Segment Open

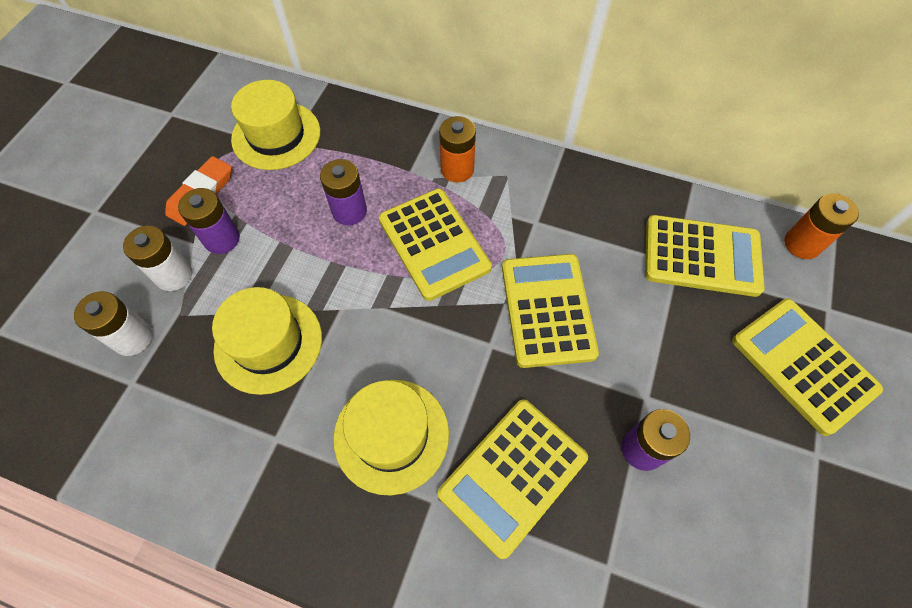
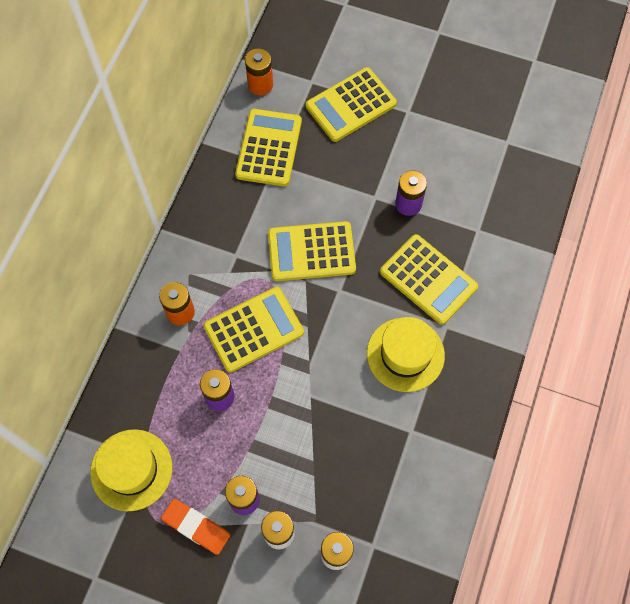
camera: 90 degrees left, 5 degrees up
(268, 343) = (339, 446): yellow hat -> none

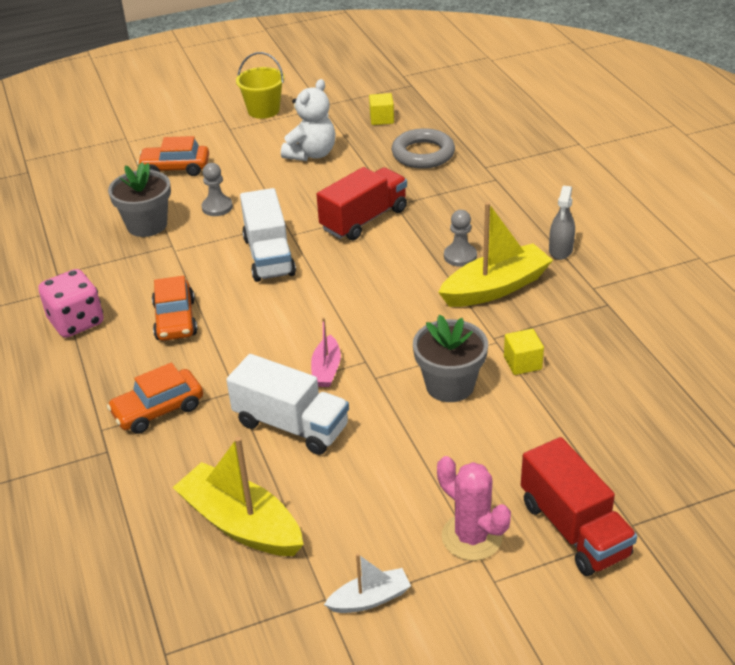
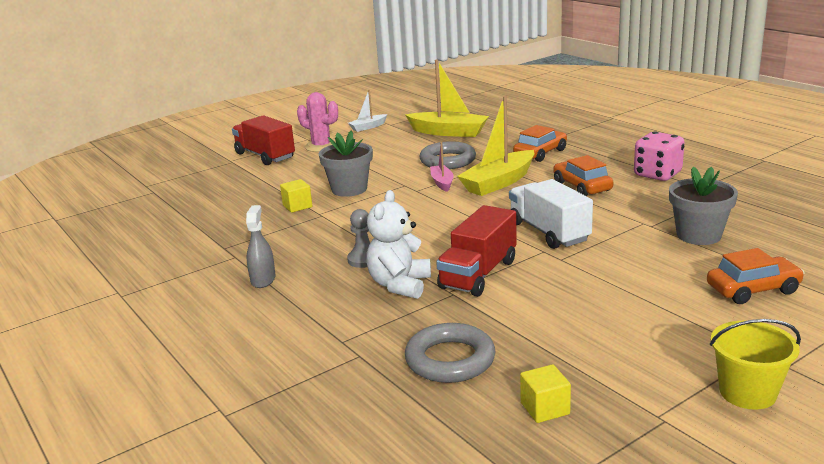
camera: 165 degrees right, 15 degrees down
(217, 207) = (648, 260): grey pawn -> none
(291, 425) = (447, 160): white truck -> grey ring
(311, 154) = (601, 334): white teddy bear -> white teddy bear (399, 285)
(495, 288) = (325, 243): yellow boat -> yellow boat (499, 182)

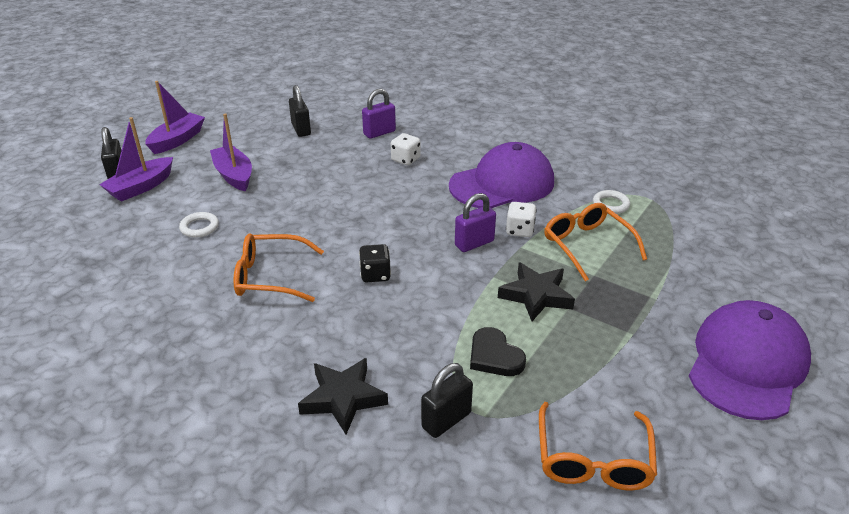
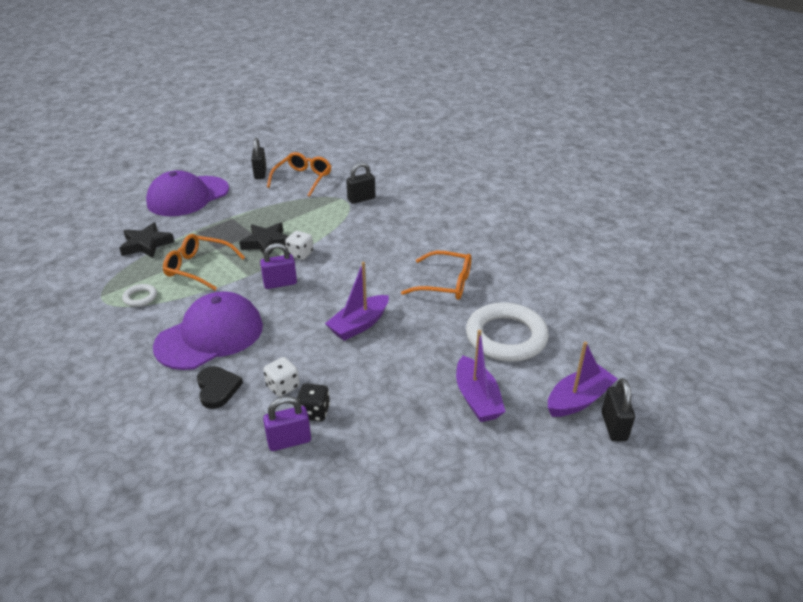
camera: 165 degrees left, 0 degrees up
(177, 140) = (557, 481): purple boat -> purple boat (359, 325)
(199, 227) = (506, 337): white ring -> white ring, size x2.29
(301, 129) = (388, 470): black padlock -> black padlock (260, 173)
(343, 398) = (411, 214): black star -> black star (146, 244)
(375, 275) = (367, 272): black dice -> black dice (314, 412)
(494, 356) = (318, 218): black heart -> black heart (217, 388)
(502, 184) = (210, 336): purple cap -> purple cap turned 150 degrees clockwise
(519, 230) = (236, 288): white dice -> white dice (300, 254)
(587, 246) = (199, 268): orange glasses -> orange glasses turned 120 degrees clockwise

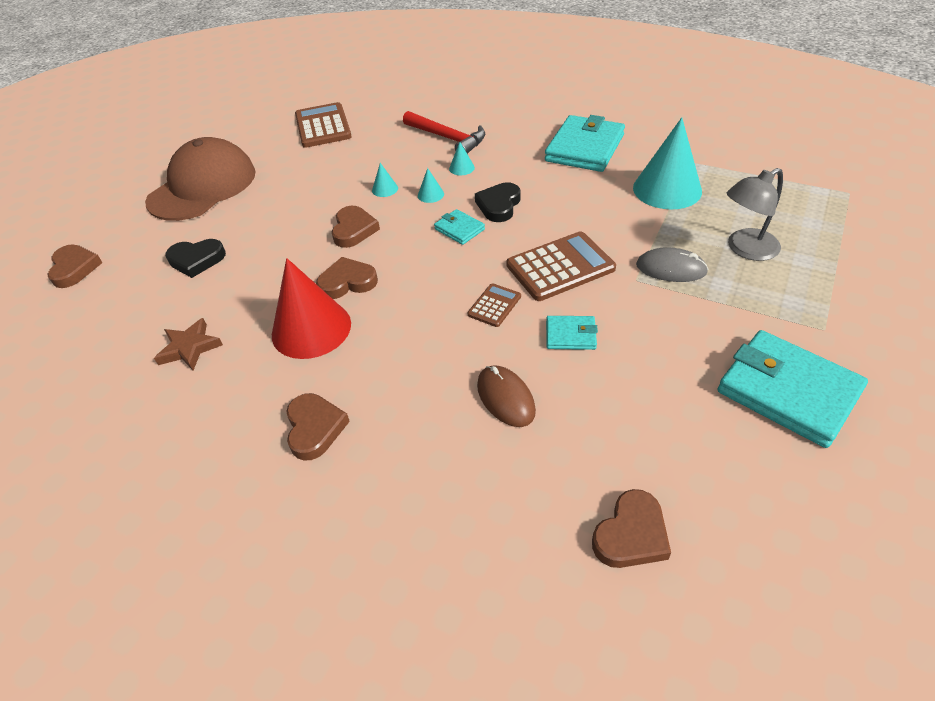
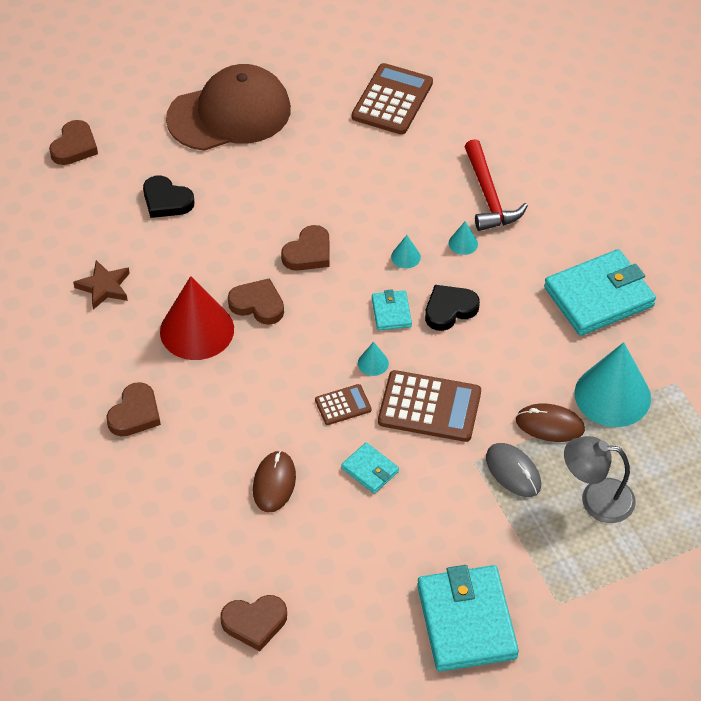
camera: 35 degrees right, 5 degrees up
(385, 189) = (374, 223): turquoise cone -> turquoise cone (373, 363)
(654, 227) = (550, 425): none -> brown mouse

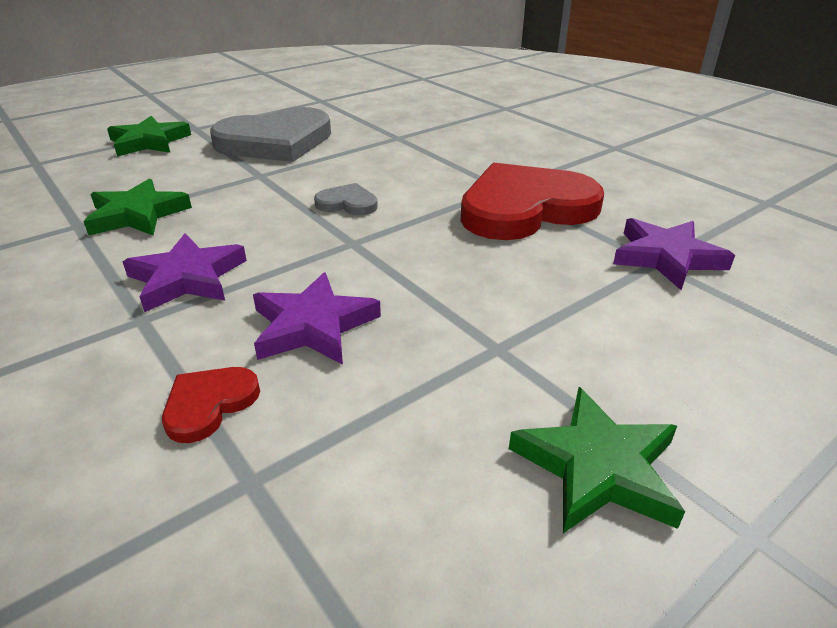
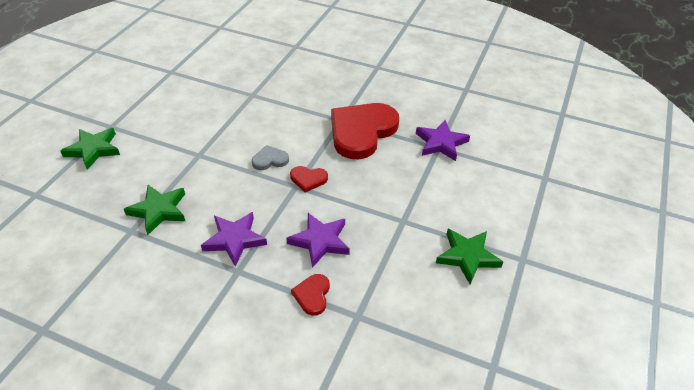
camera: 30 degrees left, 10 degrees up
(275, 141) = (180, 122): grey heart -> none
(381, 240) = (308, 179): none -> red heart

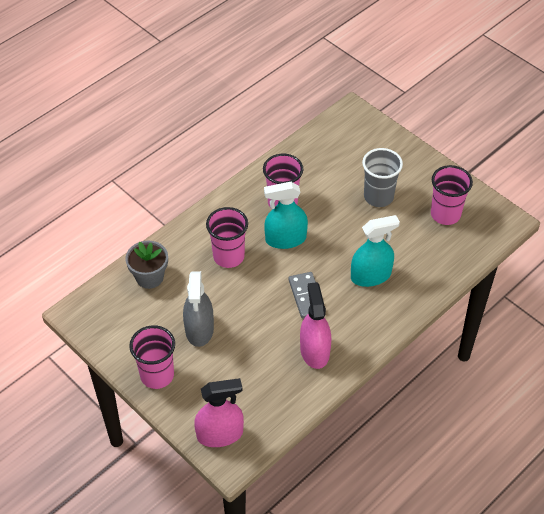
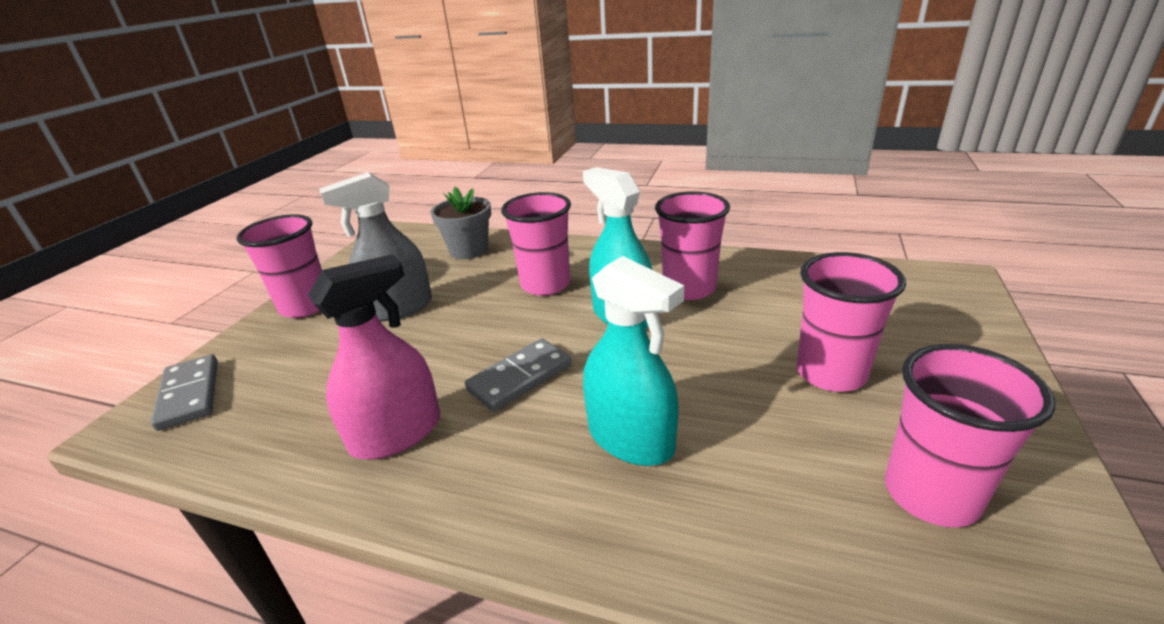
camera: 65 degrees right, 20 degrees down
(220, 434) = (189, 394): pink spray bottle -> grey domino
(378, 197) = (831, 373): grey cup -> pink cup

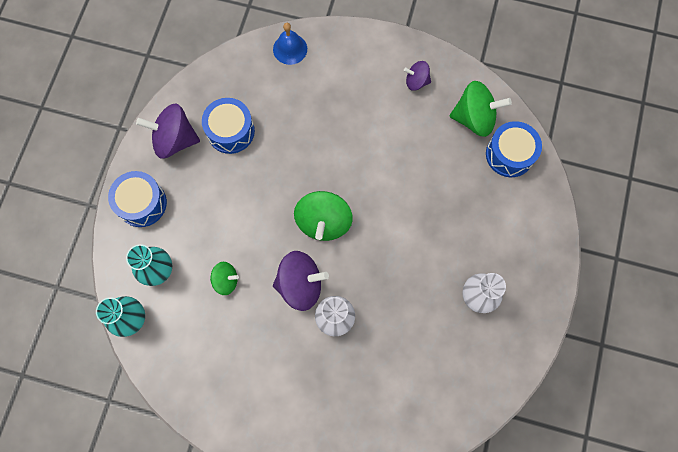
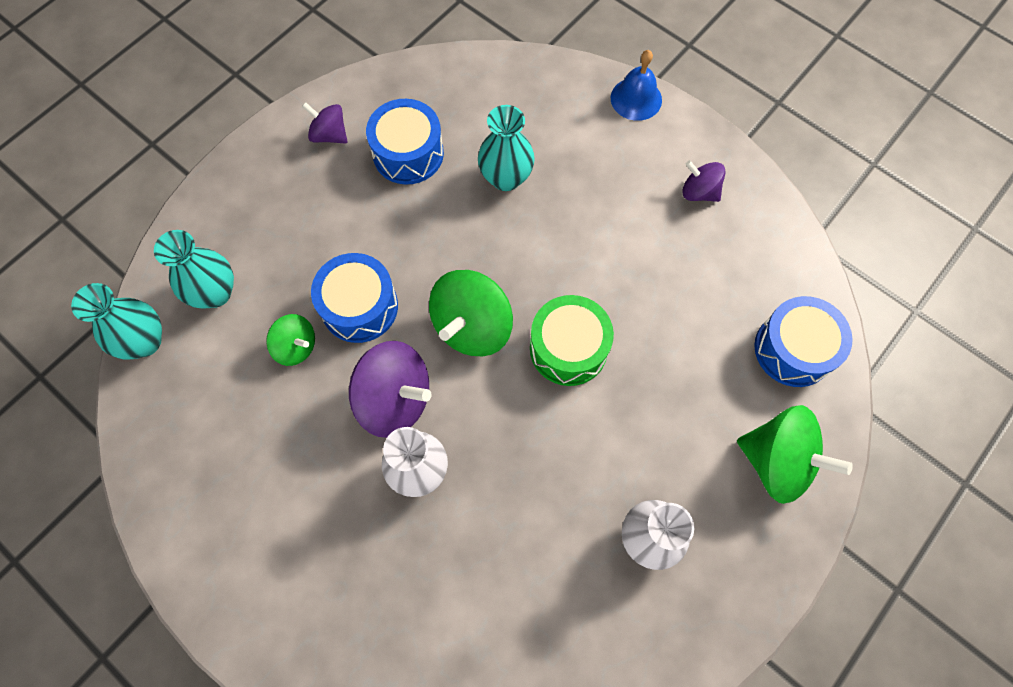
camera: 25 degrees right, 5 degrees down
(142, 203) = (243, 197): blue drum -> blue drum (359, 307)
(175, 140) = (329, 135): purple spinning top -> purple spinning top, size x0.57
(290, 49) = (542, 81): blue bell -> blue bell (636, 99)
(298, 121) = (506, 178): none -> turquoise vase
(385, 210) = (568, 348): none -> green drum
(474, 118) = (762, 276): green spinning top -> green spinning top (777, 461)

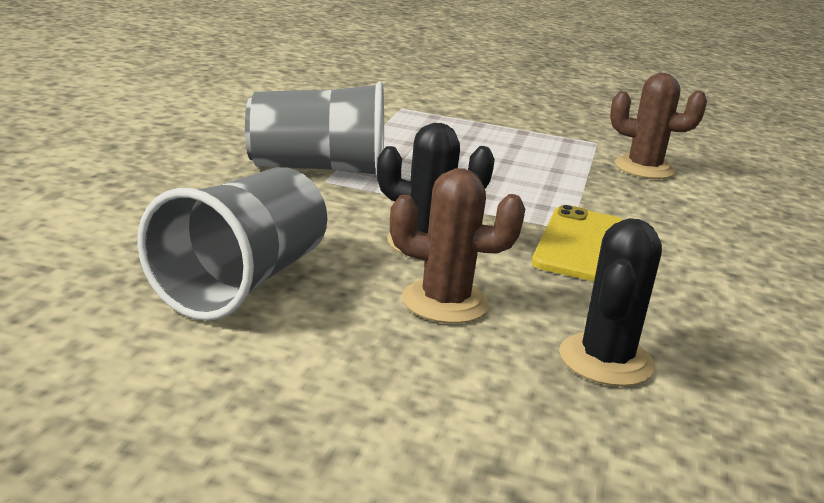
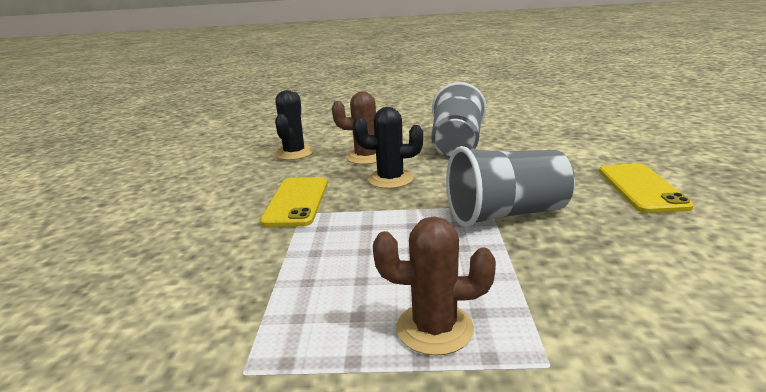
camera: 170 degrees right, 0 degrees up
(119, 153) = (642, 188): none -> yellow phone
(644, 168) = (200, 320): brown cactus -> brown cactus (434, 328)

Segment Closed

**What you need to do**
Word for word, write out the full listing, leaving the pictures aside.

**Answer for the task**
camera: 90 degrees left, 5 degrees up
(268, 343) = (339, 446): yellow hat -> none

camera: 165 degrees right, 15 degrees down
(217, 207) = (648, 260): grey pawn -> none
(291, 425) = (447, 160): white truck -> grey ring
(311, 154) = (601, 334): white teddy bear -> white teddy bear (399, 285)
(495, 288) = (325, 243): yellow boat -> yellow boat (499, 182)

camera: 165 degrees left, 0 degrees up
(177, 140) = (557, 481): purple boat -> purple boat (359, 325)
(199, 227) = (506, 337): white ring -> white ring, size x2.29
(301, 129) = (388, 470): black padlock -> black padlock (260, 173)
(343, 398) = (411, 214): black star -> black star (146, 244)
(375, 275) = (367, 272): black dice -> black dice (314, 412)
(494, 356) = (318, 218): black heart -> black heart (217, 388)
(502, 184) = (210, 336): purple cap -> purple cap turned 150 degrees clockwise
(519, 230) = (236, 288): white dice -> white dice (300, 254)
(587, 246) = (199, 268): orange glasses -> orange glasses turned 120 degrees clockwise

camera: 35 degrees right, 5 degrees up
(385, 189) = (374, 223): turquoise cone -> turquoise cone (373, 363)
(654, 227) = (550, 425): none -> brown mouse

camera: 30 degrees left, 10 degrees up
(275, 141) = (180, 122): grey heart -> none
(381, 240) = (308, 179): none -> red heart

camera: 65 degrees right, 20 degrees down
(220, 434) = (189, 394): pink spray bottle -> grey domino
(378, 197) = (831, 373): grey cup -> pink cup

camera: 25 degrees right, 5 degrees down
(142, 203) = (243, 197): blue drum -> blue drum (359, 307)
(175, 140) = (329, 135): purple spinning top -> purple spinning top, size x0.57
(290, 49) = (542, 81): blue bell -> blue bell (636, 99)
(298, 121) = (506, 178): none -> turquoise vase
(385, 210) = (568, 348): none -> green drum
(474, 118) = (762, 276): green spinning top -> green spinning top (777, 461)

camera: 170 degrees right, 0 degrees up
(119, 153) = (642, 188): none -> yellow phone
(644, 168) = (200, 320): brown cactus -> brown cactus (434, 328)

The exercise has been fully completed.